___ Entries shown ___

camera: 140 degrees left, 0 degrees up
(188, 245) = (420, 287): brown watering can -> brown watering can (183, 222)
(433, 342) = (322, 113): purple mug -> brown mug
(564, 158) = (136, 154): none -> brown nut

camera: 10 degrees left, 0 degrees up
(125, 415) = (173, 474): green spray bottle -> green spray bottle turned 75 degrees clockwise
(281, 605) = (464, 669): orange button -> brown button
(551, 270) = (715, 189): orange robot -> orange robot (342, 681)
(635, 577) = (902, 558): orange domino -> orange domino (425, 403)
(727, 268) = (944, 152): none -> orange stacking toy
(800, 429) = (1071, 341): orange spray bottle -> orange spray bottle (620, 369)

___
___ Entries shown ___

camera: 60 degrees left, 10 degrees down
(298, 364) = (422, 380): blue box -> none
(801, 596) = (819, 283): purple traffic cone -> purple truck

___

§ **What this task involves**
Each line above that includes the word "purple" is to be copied.

§ **Reply**
(433, 342) = (322, 113): purple mug -> brown mug
(801, 596) = (819, 283): purple traffic cone -> purple truck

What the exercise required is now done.